● Problem details:
Before you write out the listing, remove the pictures; everything else stays exactly as it is.

___ Data provided ___

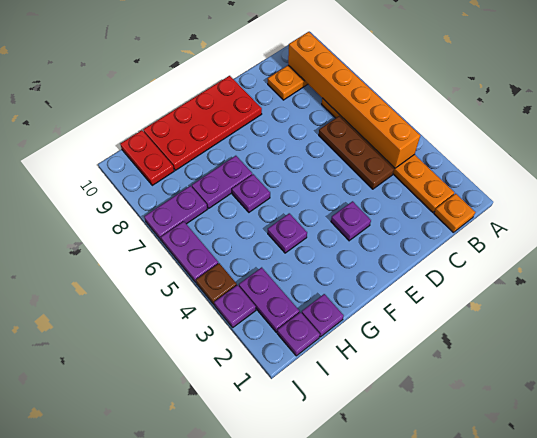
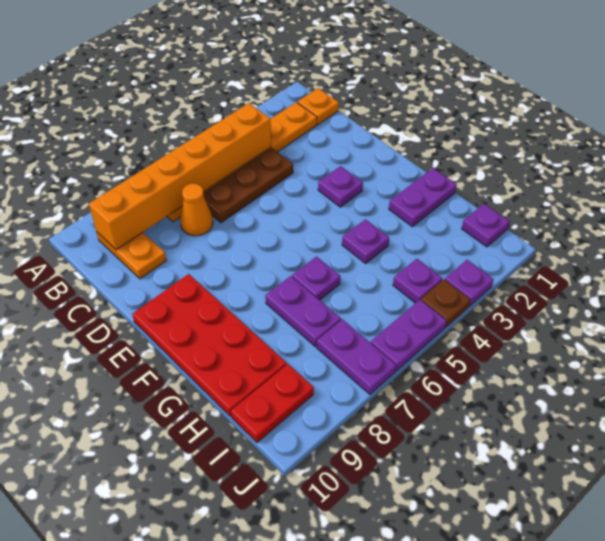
none -> orange cone C7 level 1
purple plate H1 level 1 -> purple plate I4 level 1
purple plate I2:I3 level 1 -> purple plate G1:G2 level 1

___

● Task solution:
none -> orange cone C7 level 1
purple plate H1 level 1 -> purple plate I4 level 1
purple plate I2:I3 level 1 -> purple plate G1:G2 level 1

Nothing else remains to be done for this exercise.